# Work task:
The expected output is a copy of every line in the records with the string "pink".

# Information supplied:
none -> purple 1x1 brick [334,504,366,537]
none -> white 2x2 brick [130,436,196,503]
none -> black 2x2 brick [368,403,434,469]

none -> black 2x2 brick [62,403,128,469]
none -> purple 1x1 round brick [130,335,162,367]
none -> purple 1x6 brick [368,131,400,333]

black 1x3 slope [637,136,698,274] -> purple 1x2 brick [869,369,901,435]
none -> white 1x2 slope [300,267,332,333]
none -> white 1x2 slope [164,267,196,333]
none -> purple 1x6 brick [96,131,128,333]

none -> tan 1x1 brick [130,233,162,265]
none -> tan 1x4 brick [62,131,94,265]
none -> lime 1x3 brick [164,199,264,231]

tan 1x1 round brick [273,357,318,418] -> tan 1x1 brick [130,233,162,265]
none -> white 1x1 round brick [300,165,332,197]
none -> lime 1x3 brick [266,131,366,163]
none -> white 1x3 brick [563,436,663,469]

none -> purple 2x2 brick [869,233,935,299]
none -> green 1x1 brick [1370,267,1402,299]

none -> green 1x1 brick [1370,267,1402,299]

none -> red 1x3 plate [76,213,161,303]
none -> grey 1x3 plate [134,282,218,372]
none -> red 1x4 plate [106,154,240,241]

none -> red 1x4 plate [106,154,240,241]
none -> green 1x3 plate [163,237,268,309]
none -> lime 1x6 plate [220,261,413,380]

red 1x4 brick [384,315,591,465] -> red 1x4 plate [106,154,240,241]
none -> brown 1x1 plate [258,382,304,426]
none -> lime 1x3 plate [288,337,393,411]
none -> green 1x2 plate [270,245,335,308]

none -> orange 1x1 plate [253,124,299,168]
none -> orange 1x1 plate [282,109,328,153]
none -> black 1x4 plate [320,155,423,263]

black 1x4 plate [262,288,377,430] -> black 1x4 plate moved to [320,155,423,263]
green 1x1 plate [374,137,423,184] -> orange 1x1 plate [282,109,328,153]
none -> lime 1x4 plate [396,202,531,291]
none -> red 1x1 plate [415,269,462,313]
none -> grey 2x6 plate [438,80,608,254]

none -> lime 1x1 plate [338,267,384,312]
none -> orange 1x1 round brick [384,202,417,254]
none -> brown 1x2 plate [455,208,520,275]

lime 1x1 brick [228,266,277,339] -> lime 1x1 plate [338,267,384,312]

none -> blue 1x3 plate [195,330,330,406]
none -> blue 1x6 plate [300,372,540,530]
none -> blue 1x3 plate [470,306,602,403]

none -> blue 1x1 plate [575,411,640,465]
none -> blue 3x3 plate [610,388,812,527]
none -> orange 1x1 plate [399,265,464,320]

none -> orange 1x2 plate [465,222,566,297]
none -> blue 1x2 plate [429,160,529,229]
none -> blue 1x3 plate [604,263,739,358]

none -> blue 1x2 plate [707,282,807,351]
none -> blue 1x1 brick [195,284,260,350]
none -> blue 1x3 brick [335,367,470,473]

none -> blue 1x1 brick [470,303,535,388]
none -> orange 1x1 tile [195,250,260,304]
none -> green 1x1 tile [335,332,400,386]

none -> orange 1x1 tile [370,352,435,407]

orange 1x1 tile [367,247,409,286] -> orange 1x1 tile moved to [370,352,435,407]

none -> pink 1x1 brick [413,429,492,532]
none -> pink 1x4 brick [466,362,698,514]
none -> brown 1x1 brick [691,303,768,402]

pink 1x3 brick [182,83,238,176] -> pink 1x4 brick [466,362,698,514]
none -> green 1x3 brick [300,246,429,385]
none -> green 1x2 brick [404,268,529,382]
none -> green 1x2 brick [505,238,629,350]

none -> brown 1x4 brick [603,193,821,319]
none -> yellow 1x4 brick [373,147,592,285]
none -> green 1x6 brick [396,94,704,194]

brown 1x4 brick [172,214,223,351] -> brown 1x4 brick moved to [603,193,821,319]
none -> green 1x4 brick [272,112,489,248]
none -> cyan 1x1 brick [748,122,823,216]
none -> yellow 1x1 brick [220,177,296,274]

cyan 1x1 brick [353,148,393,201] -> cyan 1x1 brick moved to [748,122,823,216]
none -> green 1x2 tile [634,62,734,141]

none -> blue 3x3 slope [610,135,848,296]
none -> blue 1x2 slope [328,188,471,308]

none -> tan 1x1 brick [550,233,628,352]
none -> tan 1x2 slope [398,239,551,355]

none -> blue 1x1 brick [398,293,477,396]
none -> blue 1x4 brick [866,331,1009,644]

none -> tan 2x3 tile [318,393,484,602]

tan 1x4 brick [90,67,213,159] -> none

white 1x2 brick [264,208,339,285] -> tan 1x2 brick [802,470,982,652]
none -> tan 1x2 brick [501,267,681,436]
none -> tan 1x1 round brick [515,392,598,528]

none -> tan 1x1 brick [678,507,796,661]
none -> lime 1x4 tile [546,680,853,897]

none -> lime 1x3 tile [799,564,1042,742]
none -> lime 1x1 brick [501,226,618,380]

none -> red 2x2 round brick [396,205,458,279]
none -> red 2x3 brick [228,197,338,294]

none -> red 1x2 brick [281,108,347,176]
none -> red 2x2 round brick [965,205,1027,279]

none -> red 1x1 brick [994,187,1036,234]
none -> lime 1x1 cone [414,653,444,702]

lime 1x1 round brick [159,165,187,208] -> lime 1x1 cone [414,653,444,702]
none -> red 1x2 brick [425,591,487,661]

# Solution for this exercise:
none -> pink 1x1 brick [413,429,492,532]
none -> pink 1x4 brick [466,362,698,514]
pink 1x3 brick [182,83,238,176] -> pink 1x4 brick [466,362,698,514]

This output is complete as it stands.